-- WHAT THIS TASK INVOLVES --
Would you please restate the data exactly as it stands, apart from the pictures?
===== DATA SHOWN
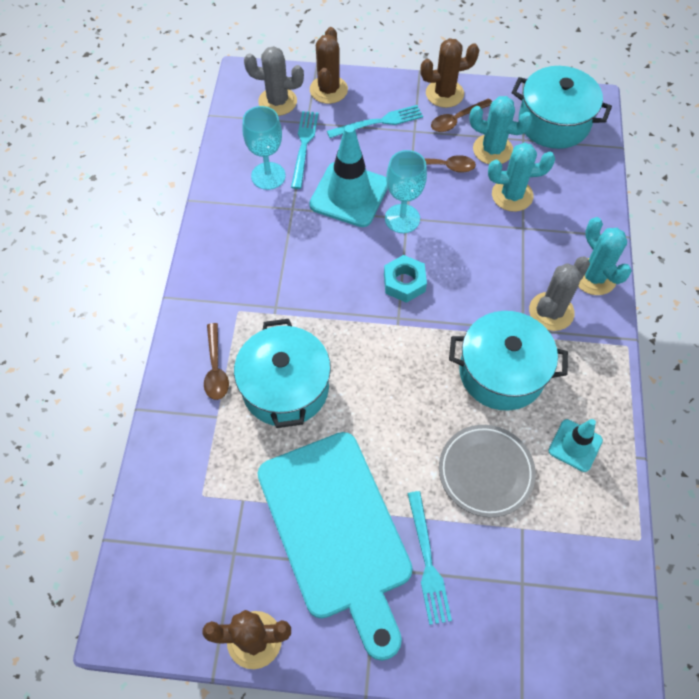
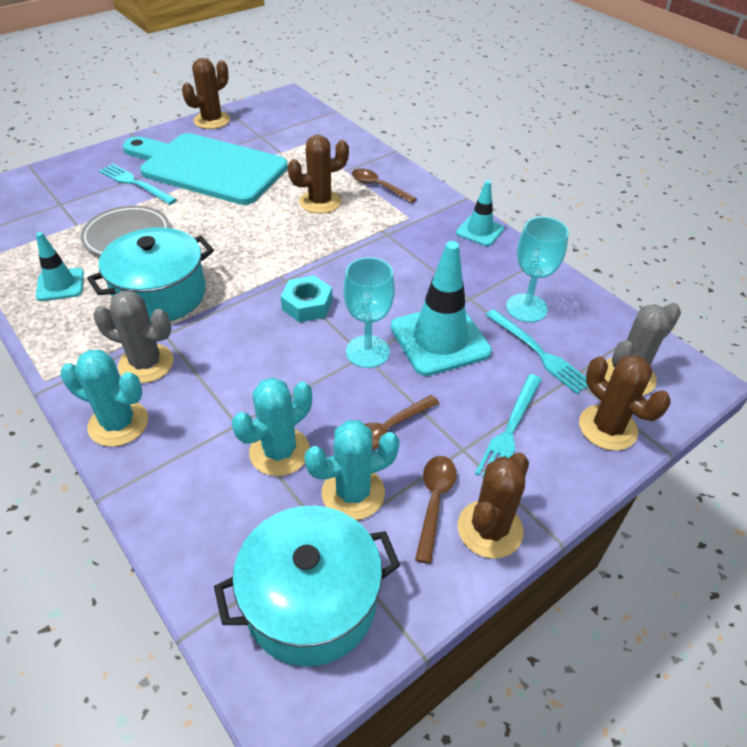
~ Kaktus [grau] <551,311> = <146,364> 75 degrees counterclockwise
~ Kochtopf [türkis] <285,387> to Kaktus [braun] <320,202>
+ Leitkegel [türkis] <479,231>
==========
-- SOLUTION TO THIS PROBLEM --
~ Kaktus [grau] <551,311> = <146,364> 75 degrees counterclockwise
~ Kochtopf [türkis] <285,387> to Kaktus [braun] <320,202>
+ Leitkegel [türkis] <479,231>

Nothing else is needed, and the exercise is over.